Work task — Output nothing except the lines from the one containing "pink rectangle: (148, 48)" through the final line of the data, both included, typed exactly, minus the pictures.

Records to use —

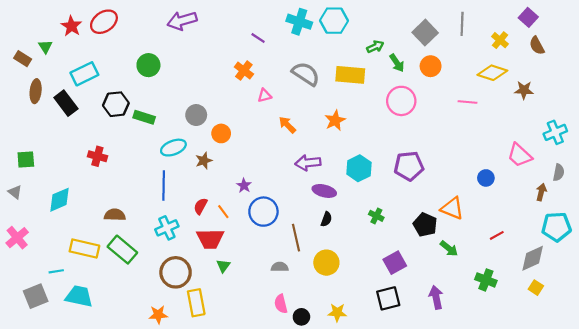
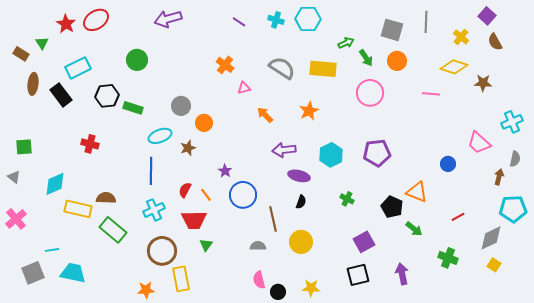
cyan cross: (299, 22) -> (276, 20), size x0.7
gray square: (425, 33) -> (392, 30), turned -30
purple line: (258, 38) -> (239, 22), moved
yellow rectangle: (84, 248) -> (78, 209), moved

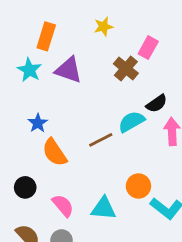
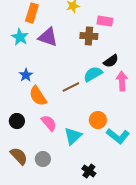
pink rectangle: (148, 48) -> (105, 21), turned 70
brown cross: (126, 69) -> (89, 36), turned -36
pink semicircle: (63, 206) -> (49, 123), moved
cyan triangle: (103, 208) -> (73, 136), turned -48

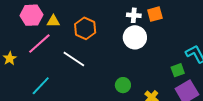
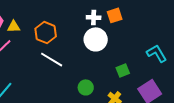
white line: (74, 59) -> (52, 60), moved
green square: (178, 70) -> (123, 70), moved

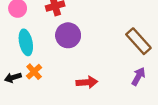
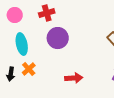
black arrow: (13, 78) -> (11, 74), turned -64

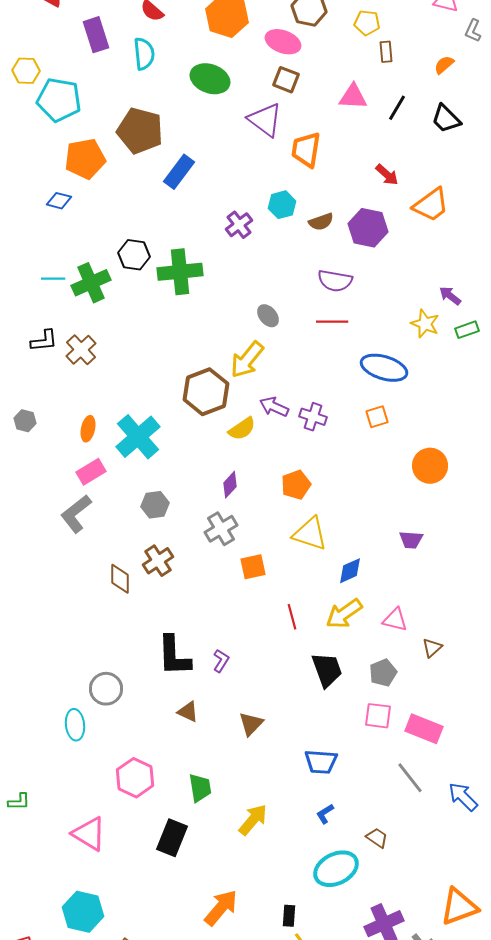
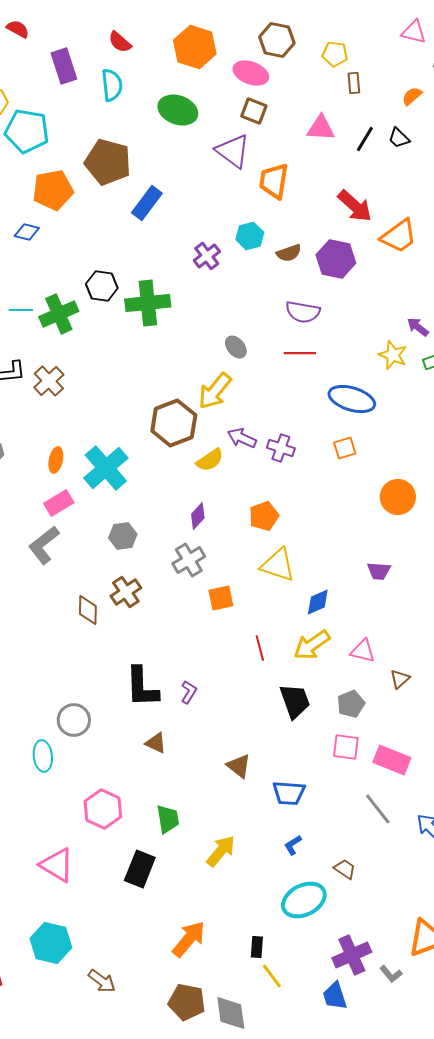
black trapezoid: (446, 119) -> (399, 138), moved, size x0.7
red arrow: (387, 175) -> (355, 206), size x1.5
brown triangle: (251, 724) -> (239, 766), moved, turned -36

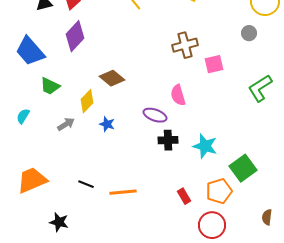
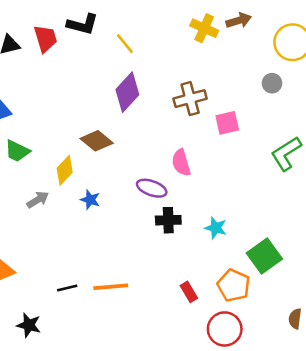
purple diamond: (75, 36) -> (127, 92), moved
cyan star: (205, 146) -> (216, 228), size x0.7
black line: (86, 184) -> (67, 288), moved, turned -35
orange pentagon: (219, 191) -> (234, 285), turned -30

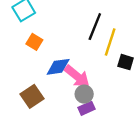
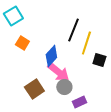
blue diamond: (58, 67) -> (51, 56), moved, turned -40
brown square: (32, 96) -> (34, 89), moved
purple rectangle: (86, 108) -> (79, 102), moved

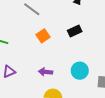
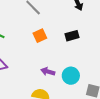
purple arrow: (46, 72) -> (48, 72), moved

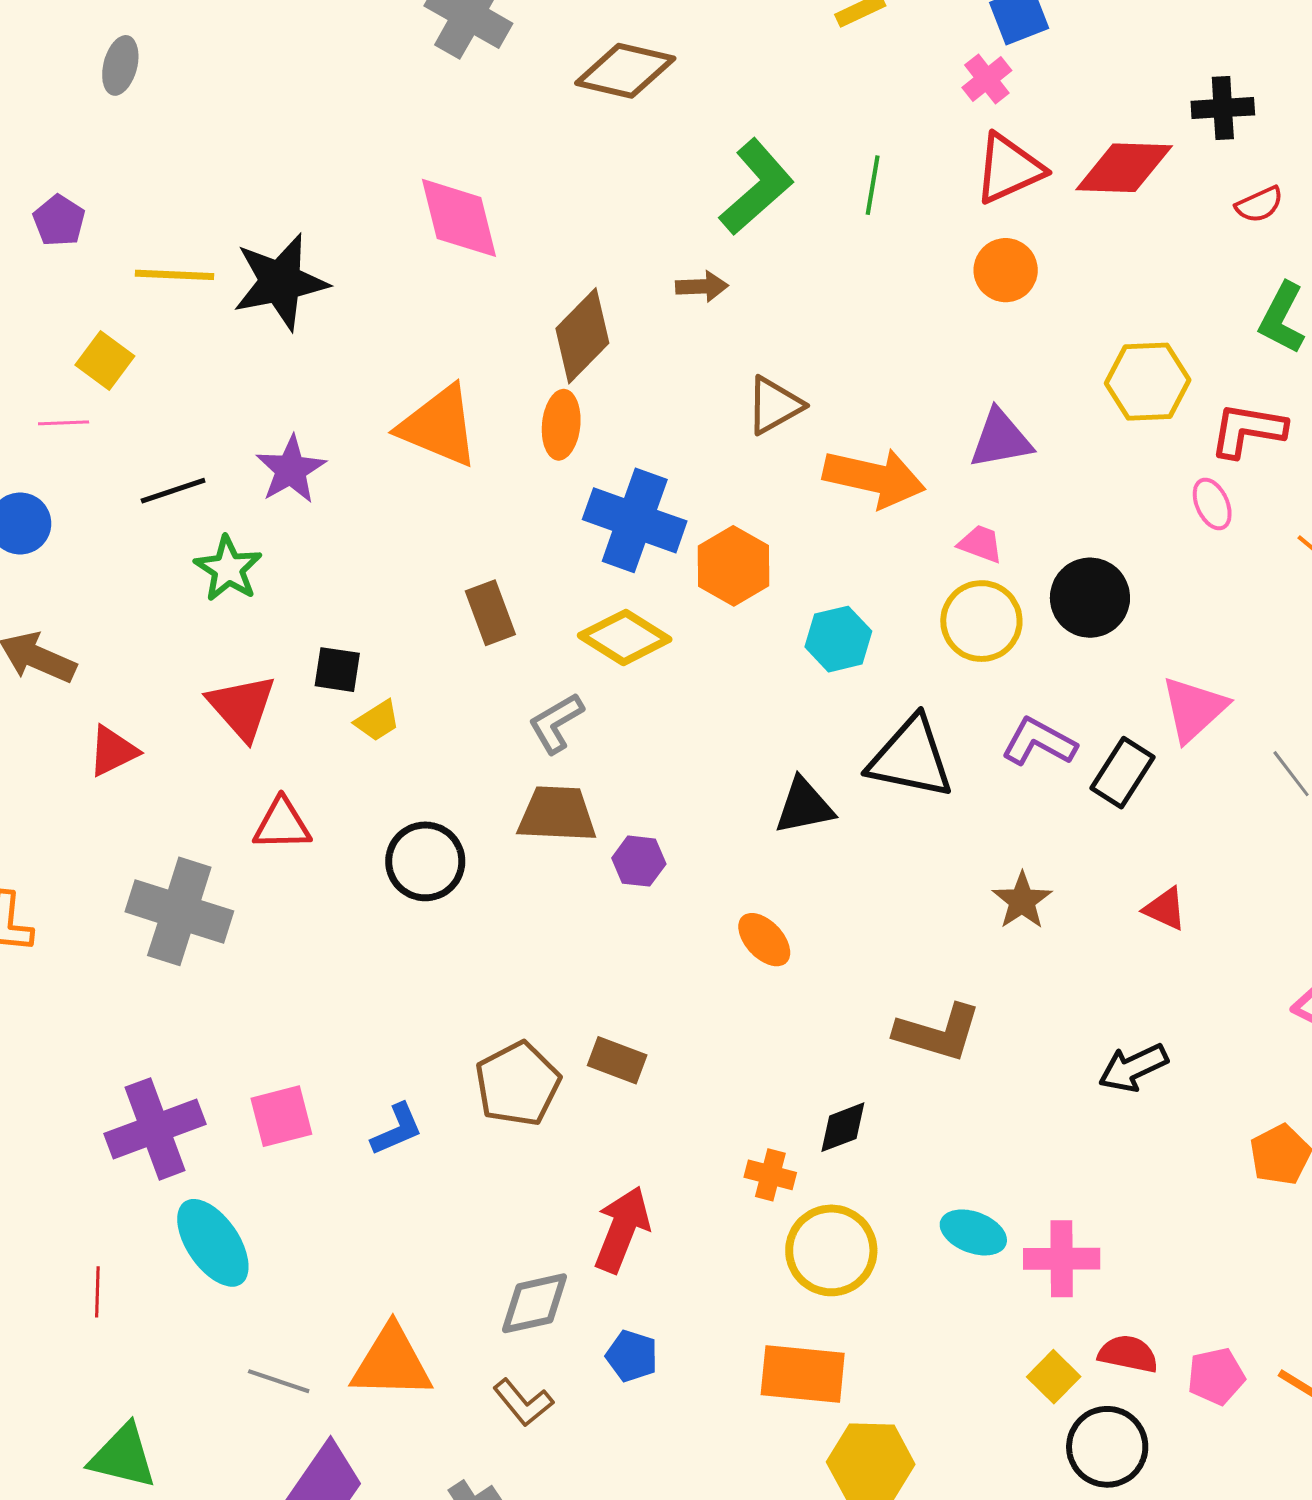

Answer section —
pink rectangle: (148, 48) -> (105, 21), turned 70
brown cross: (126, 69) -> (89, 36), turned -36
pink semicircle: (63, 206) -> (49, 123), moved
cyan triangle: (103, 208) -> (73, 136), turned -48

white line: (74, 59) -> (52, 60), moved
green square: (178, 70) -> (123, 70), moved

black arrow: (13, 78) -> (11, 74), turned -64

black trapezoid: (446, 119) -> (399, 138), moved, size x0.7
red arrow: (387, 175) -> (355, 206), size x1.5
brown triangle: (251, 724) -> (239, 766), moved, turned -36

purple diamond: (75, 36) -> (127, 92), moved
cyan star: (205, 146) -> (216, 228), size x0.7
black line: (86, 184) -> (67, 288), moved, turned -35
orange pentagon: (219, 191) -> (234, 285), turned -30

blue diamond: (58, 67) -> (51, 56), moved, turned -40
brown square: (32, 96) -> (34, 89), moved
purple rectangle: (86, 108) -> (79, 102), moved

purple arrow: (46, 72) -> (48, 72), moved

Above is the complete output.